### [Available data]
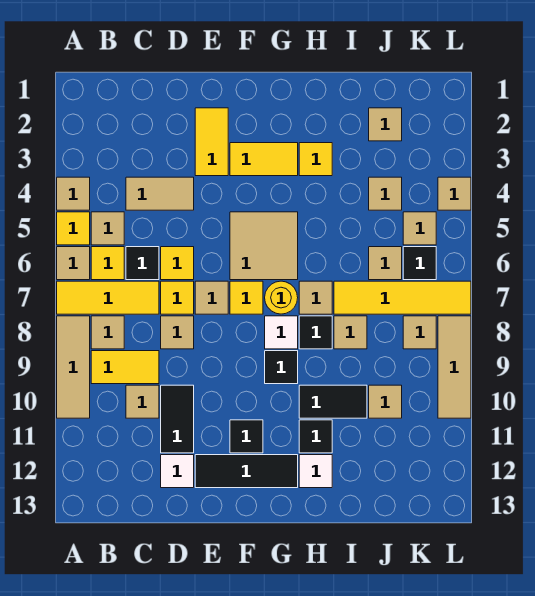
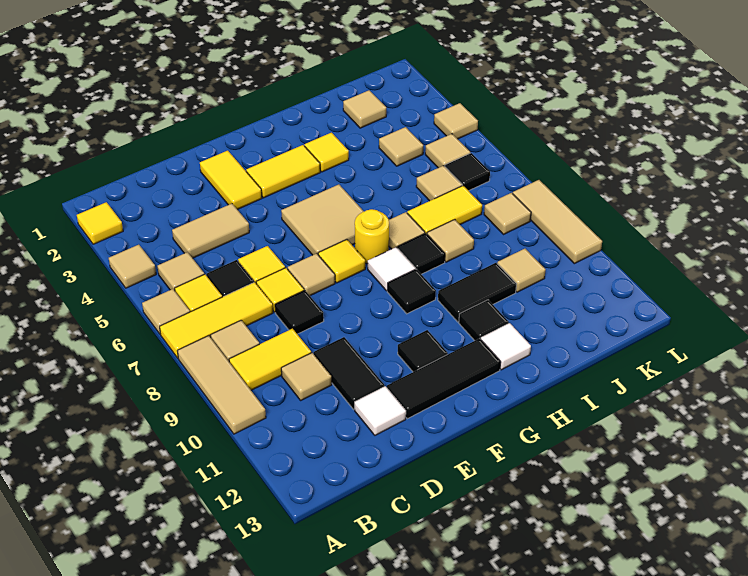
yellow tile A5 level 1 -> yellow tile A2 level 1
tan tile D8 level 1 -> black tile D8 level 1
yellow tile I7:L7 level 1 -> yellow tile I7:J7 level 1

### [Work order]
In your answer, give every line of the listing above exactly, and do not include the images.

### [Worked solution]
yellow tile A5 level 1 -> yellow tile A2 level 1
tan tile D8 level 1 -> black tile D8 level 1
yellow tile I7:L7 level 1 -> yellow tile I7:J7 level 1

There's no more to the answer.